→ **PROVIDED RECORDS**:
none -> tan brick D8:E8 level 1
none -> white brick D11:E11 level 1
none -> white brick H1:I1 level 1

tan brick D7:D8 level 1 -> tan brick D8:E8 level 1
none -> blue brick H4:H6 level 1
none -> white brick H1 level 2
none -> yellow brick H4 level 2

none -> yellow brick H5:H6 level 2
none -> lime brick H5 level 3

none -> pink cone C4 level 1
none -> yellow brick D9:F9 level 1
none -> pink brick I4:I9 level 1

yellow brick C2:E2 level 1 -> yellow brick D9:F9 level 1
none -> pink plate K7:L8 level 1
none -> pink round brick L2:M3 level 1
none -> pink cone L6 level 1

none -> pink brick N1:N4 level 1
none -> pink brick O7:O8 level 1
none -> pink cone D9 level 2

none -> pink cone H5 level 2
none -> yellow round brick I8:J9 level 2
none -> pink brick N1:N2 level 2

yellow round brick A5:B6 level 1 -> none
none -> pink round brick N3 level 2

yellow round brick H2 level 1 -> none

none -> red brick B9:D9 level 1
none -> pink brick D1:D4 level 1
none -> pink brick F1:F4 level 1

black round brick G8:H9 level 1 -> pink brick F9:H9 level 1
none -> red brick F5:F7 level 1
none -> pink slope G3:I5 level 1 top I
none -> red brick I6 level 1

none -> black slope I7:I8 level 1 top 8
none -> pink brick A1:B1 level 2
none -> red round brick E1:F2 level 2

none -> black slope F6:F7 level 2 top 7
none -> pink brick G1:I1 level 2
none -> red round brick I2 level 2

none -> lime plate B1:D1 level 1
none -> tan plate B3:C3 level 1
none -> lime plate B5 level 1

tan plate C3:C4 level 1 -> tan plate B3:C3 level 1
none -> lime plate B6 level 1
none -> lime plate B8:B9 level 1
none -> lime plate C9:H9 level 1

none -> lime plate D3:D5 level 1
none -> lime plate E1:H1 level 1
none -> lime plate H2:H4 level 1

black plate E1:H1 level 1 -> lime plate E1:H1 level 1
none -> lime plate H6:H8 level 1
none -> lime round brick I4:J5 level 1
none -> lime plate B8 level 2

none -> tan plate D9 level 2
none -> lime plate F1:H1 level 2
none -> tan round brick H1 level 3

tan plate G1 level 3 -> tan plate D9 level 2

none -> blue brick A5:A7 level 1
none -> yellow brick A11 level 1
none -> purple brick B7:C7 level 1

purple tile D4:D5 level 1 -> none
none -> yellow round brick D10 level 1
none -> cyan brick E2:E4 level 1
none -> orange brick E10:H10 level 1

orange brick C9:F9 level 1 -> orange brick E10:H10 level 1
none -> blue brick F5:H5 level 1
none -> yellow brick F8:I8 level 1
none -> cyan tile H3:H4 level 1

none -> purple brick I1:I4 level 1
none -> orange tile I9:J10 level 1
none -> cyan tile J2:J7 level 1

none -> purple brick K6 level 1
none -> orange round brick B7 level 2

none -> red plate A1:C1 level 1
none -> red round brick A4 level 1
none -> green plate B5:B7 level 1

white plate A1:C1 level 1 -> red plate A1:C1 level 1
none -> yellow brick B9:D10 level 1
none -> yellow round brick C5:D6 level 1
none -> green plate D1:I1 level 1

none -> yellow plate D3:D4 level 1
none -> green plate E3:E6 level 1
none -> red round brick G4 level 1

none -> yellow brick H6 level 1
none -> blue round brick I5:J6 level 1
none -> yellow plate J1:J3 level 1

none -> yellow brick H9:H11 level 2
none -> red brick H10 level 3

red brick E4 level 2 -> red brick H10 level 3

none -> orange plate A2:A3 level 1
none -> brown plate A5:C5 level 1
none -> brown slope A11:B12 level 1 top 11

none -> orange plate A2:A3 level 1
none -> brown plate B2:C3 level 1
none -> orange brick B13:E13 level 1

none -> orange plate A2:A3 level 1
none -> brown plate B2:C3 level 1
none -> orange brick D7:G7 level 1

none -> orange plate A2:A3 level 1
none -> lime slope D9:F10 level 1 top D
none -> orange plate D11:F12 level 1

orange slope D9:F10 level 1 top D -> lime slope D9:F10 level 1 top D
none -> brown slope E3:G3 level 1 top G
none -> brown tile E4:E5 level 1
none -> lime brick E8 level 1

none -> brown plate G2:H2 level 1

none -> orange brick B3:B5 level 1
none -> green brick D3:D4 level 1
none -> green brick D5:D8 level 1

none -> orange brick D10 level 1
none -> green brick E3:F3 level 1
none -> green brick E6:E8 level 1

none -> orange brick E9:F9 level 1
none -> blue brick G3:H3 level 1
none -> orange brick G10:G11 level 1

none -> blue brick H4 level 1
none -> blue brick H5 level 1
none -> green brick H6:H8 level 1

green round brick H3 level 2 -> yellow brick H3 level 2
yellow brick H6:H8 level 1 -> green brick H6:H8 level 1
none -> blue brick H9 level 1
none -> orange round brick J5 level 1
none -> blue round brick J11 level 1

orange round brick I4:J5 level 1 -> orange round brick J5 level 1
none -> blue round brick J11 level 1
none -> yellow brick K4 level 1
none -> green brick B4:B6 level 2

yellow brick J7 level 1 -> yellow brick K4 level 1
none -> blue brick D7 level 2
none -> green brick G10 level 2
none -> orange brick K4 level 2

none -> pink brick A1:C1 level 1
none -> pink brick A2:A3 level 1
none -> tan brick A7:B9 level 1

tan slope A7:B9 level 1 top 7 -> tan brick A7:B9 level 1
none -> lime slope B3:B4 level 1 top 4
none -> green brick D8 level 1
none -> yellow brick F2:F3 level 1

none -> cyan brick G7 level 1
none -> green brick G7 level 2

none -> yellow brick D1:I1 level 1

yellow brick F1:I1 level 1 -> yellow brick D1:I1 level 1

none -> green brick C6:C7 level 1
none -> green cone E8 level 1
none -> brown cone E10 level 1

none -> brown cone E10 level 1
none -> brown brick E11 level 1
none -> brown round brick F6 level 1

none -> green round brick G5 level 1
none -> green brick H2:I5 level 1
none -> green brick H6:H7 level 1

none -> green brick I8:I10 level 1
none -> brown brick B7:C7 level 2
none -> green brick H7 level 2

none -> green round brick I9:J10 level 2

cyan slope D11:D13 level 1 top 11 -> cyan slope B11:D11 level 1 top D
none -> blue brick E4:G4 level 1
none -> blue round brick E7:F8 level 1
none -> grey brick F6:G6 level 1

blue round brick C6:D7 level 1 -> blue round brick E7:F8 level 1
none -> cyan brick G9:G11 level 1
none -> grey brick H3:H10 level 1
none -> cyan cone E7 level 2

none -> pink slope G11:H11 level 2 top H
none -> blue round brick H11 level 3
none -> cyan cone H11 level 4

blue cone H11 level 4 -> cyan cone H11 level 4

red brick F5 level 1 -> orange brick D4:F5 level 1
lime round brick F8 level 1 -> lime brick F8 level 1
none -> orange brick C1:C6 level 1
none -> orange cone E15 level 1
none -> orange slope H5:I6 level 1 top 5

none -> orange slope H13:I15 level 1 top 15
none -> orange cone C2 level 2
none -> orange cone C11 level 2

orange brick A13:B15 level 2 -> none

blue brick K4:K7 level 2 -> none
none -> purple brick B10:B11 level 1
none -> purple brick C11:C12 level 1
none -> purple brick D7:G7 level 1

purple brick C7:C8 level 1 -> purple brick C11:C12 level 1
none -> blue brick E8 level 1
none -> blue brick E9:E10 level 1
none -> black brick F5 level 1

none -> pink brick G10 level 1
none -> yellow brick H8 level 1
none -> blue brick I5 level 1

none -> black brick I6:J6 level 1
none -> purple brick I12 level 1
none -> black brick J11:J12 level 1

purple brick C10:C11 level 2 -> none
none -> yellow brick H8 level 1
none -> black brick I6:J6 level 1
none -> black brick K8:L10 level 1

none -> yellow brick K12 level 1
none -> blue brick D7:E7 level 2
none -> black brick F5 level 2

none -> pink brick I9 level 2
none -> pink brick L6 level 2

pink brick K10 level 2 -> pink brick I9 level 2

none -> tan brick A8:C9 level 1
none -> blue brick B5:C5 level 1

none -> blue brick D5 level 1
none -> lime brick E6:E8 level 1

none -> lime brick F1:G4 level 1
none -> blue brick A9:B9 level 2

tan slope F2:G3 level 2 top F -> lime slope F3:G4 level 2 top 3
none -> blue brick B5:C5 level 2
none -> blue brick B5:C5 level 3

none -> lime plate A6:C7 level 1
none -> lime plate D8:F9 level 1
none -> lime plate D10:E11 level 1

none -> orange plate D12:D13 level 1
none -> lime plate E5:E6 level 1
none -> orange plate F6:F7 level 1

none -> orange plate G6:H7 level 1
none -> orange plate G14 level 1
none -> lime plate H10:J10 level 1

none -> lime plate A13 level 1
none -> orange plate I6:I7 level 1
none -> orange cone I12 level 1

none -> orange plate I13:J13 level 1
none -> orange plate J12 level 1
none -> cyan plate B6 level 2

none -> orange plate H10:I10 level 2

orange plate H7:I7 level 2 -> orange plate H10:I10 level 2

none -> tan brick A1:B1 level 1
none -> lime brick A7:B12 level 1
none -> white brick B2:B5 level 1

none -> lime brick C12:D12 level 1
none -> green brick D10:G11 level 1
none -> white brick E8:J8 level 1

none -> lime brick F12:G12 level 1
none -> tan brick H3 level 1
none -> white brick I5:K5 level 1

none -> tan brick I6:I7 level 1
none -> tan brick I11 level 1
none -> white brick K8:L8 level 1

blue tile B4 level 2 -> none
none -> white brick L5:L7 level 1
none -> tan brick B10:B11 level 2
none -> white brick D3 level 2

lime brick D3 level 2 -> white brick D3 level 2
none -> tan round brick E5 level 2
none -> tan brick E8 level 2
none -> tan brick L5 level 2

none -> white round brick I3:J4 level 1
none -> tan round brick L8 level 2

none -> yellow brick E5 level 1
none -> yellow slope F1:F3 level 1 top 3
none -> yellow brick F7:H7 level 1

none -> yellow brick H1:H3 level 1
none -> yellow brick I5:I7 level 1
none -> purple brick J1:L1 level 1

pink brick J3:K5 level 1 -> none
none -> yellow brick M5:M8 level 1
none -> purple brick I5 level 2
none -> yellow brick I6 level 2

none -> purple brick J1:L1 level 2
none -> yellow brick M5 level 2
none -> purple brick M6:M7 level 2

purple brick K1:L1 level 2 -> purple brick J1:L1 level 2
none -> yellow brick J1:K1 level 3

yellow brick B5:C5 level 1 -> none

→ **ASSIGNED TASK**: Which lines of the material above hold the string "tile"? Pull them out.

→ **ANSWER FOR THIS EXERCISE**:
purple tile D4:D5 level 1 -> none
none -> cyan tile H3:H4 level 1
none -> orange tile I9:J10 level 1
none -> cyan tile J2:J7 level 1
none -> brown tile E4:E5 level 1
blue tile B4 level 2 -> none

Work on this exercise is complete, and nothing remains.